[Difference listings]
※

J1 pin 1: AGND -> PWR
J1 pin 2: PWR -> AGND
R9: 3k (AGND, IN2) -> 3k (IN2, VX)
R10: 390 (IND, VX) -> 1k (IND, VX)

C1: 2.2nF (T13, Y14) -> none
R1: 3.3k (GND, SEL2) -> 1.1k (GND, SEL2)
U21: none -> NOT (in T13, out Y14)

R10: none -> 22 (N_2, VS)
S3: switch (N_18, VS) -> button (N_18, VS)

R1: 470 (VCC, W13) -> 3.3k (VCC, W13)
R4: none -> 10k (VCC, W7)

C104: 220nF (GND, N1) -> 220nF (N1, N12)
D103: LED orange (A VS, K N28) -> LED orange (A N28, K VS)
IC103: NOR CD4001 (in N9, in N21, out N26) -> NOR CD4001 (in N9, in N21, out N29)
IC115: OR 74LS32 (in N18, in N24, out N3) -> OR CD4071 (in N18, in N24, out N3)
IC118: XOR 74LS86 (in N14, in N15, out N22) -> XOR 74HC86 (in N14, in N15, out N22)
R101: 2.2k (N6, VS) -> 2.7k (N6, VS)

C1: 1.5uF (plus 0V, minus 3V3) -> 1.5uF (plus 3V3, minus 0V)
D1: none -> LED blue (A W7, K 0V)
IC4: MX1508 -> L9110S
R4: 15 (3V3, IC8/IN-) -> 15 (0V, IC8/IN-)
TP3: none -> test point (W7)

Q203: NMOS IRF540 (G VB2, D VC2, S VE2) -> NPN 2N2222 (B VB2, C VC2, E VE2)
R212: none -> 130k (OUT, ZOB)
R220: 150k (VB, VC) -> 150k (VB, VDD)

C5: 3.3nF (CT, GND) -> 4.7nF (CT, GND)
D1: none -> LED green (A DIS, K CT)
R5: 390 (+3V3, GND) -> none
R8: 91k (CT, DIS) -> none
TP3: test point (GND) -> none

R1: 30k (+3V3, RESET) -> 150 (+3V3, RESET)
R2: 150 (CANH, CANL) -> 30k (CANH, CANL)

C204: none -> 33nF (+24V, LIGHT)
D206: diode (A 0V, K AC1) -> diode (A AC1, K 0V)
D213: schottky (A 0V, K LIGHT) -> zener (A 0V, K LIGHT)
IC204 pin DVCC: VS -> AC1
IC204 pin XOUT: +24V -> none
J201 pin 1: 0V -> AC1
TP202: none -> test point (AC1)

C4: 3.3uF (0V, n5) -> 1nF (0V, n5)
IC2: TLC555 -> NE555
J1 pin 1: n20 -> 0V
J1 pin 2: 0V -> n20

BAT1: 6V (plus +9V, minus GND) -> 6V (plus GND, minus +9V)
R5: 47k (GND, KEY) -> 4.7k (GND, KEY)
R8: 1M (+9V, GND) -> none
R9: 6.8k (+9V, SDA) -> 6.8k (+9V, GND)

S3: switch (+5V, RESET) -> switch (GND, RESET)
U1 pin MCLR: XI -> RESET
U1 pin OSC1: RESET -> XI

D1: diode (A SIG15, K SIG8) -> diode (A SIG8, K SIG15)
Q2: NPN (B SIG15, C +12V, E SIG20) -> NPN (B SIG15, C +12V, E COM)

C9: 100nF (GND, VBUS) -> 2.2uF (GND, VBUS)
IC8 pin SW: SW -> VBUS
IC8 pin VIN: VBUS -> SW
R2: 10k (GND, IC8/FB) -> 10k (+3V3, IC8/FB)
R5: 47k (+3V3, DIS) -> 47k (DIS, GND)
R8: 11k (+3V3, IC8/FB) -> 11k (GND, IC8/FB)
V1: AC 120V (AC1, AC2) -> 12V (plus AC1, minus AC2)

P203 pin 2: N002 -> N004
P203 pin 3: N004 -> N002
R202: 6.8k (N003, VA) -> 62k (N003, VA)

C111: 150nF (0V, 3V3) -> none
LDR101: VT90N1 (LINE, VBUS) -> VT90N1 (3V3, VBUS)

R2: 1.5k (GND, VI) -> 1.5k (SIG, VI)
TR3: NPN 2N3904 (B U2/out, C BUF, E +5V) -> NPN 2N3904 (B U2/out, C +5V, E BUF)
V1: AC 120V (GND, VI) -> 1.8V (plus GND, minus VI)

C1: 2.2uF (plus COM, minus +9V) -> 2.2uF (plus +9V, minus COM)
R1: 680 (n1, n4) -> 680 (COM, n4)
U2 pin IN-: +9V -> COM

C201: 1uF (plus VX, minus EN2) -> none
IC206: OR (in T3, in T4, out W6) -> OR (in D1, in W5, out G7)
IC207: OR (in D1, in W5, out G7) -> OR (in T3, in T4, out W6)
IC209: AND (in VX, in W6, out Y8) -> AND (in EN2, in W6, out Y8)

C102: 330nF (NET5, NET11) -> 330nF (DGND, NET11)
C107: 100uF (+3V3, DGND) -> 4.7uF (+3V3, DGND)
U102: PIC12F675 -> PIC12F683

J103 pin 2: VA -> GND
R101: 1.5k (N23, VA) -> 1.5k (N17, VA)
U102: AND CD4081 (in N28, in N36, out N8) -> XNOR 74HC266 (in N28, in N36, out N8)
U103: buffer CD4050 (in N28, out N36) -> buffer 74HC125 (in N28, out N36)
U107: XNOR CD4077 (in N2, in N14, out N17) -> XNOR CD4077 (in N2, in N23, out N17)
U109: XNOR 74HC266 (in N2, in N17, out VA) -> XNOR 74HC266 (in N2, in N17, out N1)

※

* **What the task requires**:
The answer should consist of the lines from the one with "R2: 1.5k (GND, VI) -> 1.5k (SIG, VI)" through the last line of the entries, duplicated exactly and nothing more.

* **Answer space**:
R2: 1.5k (GND, VI) -> 1.5k (SIG, VI)
TR3: NPN 2N3904 (B U2/out, C BUF, E +5V) -> NPN 2N3904 (B U2/out, C +5V, E BUF)
V1: AC 120V (GND, VI) -> 1.8V (plus GND, minus VI)

C1: 2.2uF (plus COM, minus +9V) -> 2.2uF (plus +9V, minus COM)
R1: 680 (n1, n4) -> 680 (COM, n4)
U2 pin IN-: +9V -> COM

C201: 1uF (plus VX, minus EN2) -> none
IC206: OR (in T3, in T4, out W6) -> OR (in D1, in W5, out G7)
IC207: OR (in D1, in W5, out G7) -> OR (in T3, in T4, out W6)
IC209: AND (in VX, in W6, out Y8) -> AND (in EN2, in W6, out Y8)

C102: 330nF (NET5, NET11) -> 330nF (DGND, NET11)
C107: 100uF (+3V3, DGND) -> 4.7uF (+3V3, DGND)
U102: PIC12F675 -> PIC12F683

J103 pin 2: VA -> GND
R101: 1.5k (N23, VA) -> 1.5k (N17, VA)
U102: AND CD4081 (in N28, in N36, out N8) -> XNOR 74HC266 (in N28, in N36, out N8)
U103: buffer CD4050 (in N28, out N36) -> buffer 74HC125 (in N28, out N36)
U107: XNOR CD4077 (in N2, in N14, out N17) -> XNOR CD4077 (in N2, in N23, out N17)
U109: XNOR 74HC266 (in N2, in N17, out VA) -> XNOR 74HC266 (in N2, in N17, out N1)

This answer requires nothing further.